(Data items)
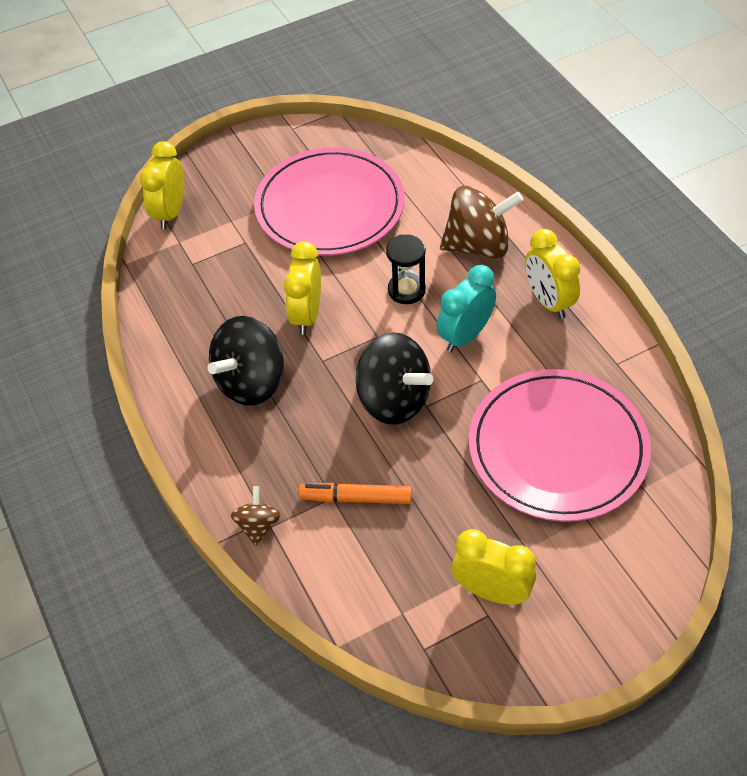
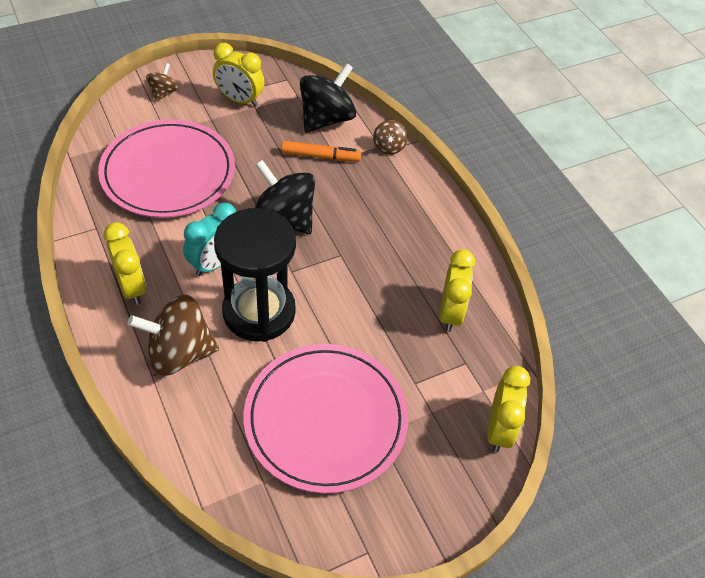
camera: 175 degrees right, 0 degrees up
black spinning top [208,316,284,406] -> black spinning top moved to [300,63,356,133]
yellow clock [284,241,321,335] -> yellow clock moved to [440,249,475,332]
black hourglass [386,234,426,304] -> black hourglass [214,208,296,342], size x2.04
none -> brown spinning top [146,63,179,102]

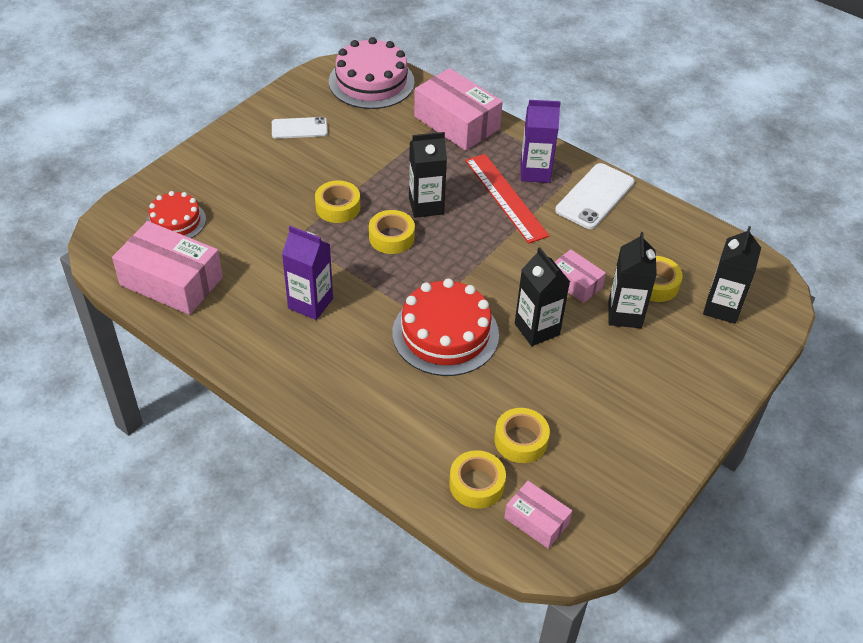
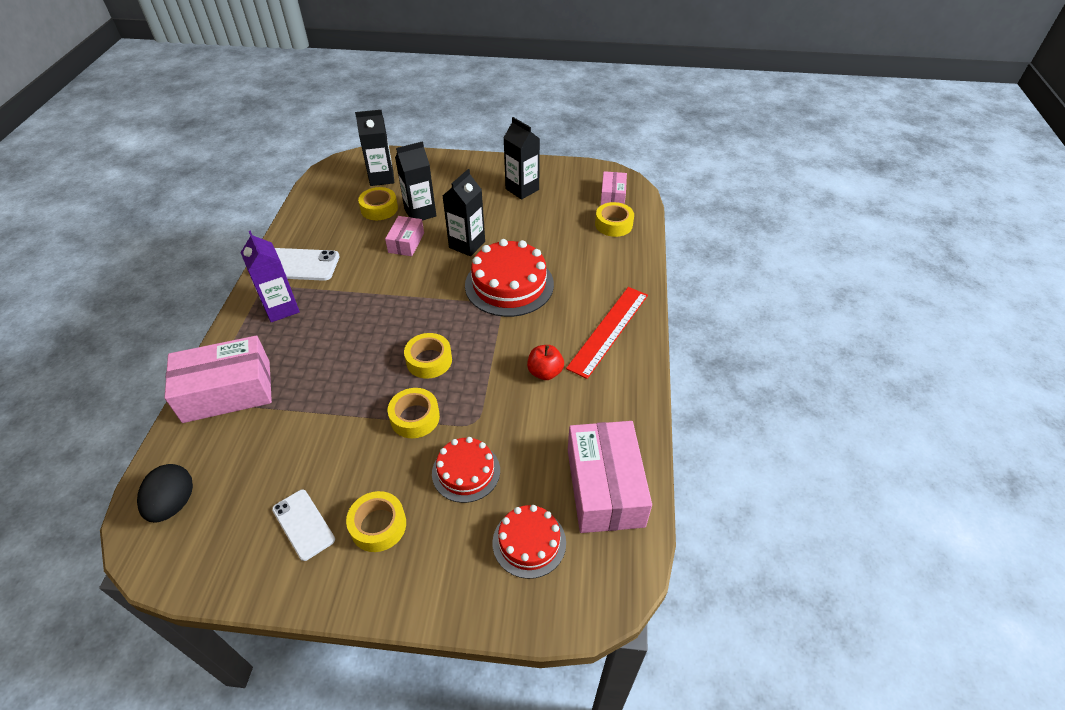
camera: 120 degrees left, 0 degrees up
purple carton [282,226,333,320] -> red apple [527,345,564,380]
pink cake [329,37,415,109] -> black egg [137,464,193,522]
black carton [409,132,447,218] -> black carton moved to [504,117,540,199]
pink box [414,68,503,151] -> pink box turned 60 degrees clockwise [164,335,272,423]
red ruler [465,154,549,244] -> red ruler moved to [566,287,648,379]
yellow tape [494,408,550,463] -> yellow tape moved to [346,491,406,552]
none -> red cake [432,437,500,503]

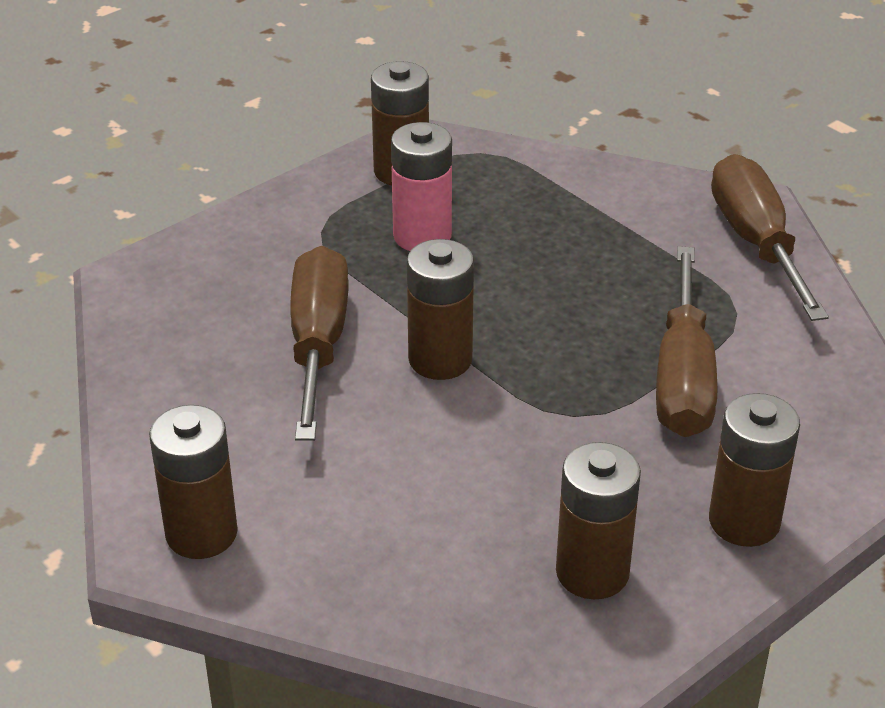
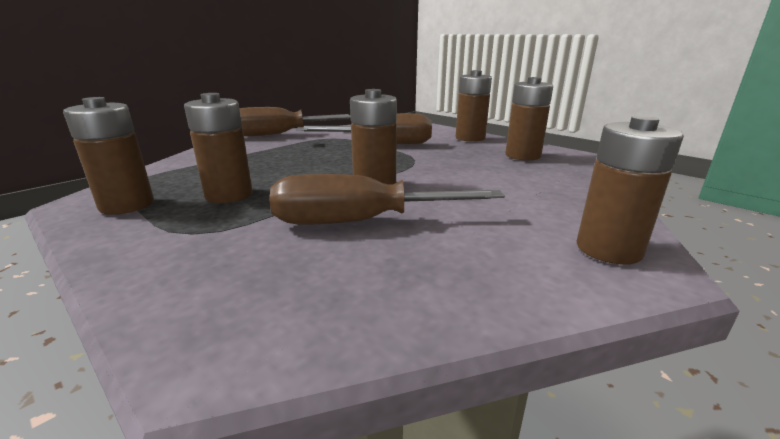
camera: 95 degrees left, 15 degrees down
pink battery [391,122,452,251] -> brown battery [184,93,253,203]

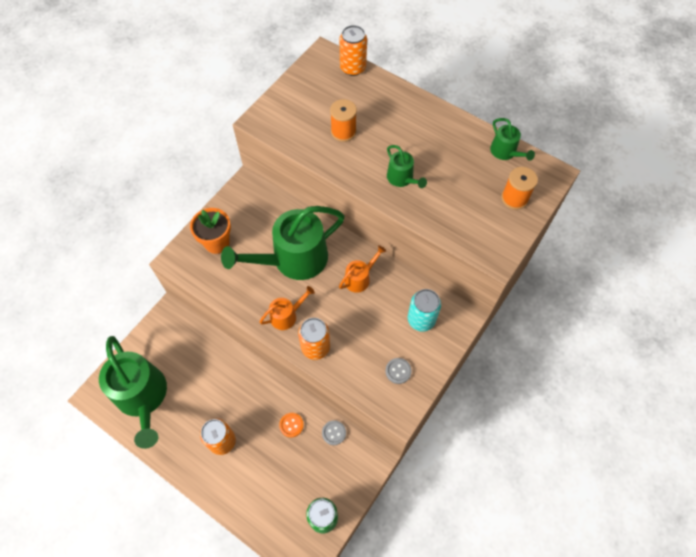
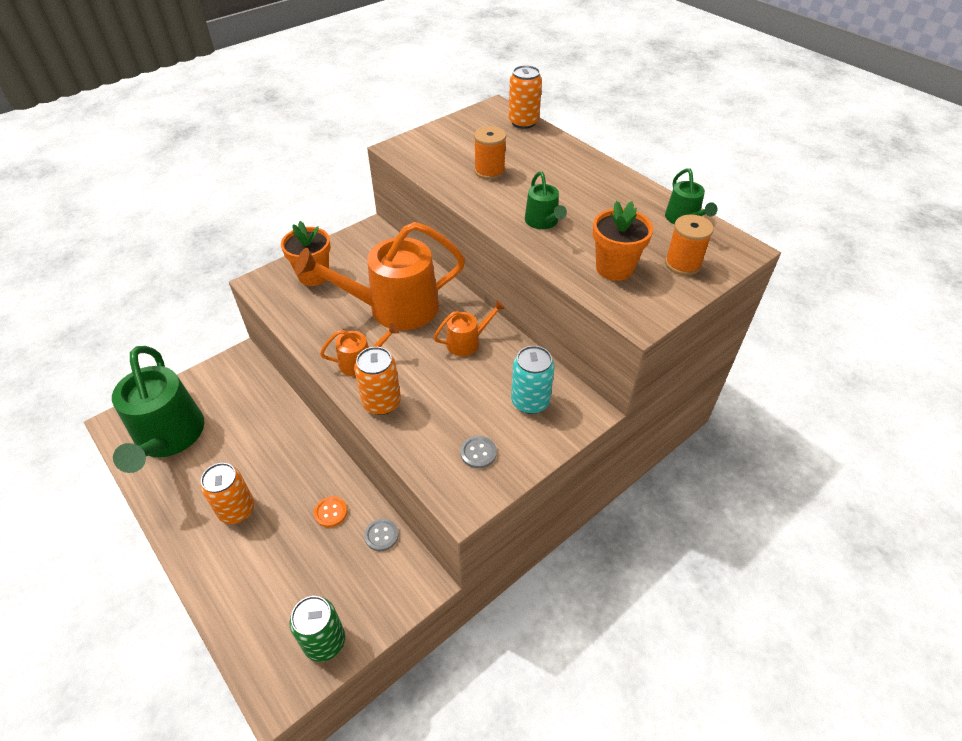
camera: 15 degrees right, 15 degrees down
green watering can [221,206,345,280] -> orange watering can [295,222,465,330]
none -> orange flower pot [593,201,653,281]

Your assignment → The records above are to be retyped exactly, with every picture left out.

Exercise answer →
camera: 175 degrees right, 0 degrees up
black spinning top [208,316,284,406] -> black spinning top moved to [300,63,356,133]
yellow clock [284,241,321,335] -> yellow clock moved to [440,249,475,332]
black hourglass [386,234,426,304] -> black hourglass [214,208,296,342], size x2.04
none -> brown spinning top [146,63,179,102]

camera: 120 degrees left, 0 degrees up
purple carton [282,226,333,320] -> red apple [527,345,564,380]
pink cake [329,37,415,109] -> black egg [137,464,193,522]
black carton [409,132,447,218] -> black carton moved to [504,117,540,199]
pink box [414,68,503,151] -> pink box turned 60 degrees clockwise [164,335,272,423]
red ruler [465,154,549,244] -> red ruler moved to [566,287,648,379]
yellow tape [494,408,550,463] -> yellow tape moved to [346,491,406,552]
none -> red cake [432,437,500,503]

camera: 95 degrees left, 15 degrees down
pink battery [391,122,452,251] -> brown battery [184,93,253,203]

camera: 15 degrees right, 15 degrees down
green watering can [221,206,345,280] -> orange watering can [295,222,465,330]
none -> orange flower pot [593,201,653,281]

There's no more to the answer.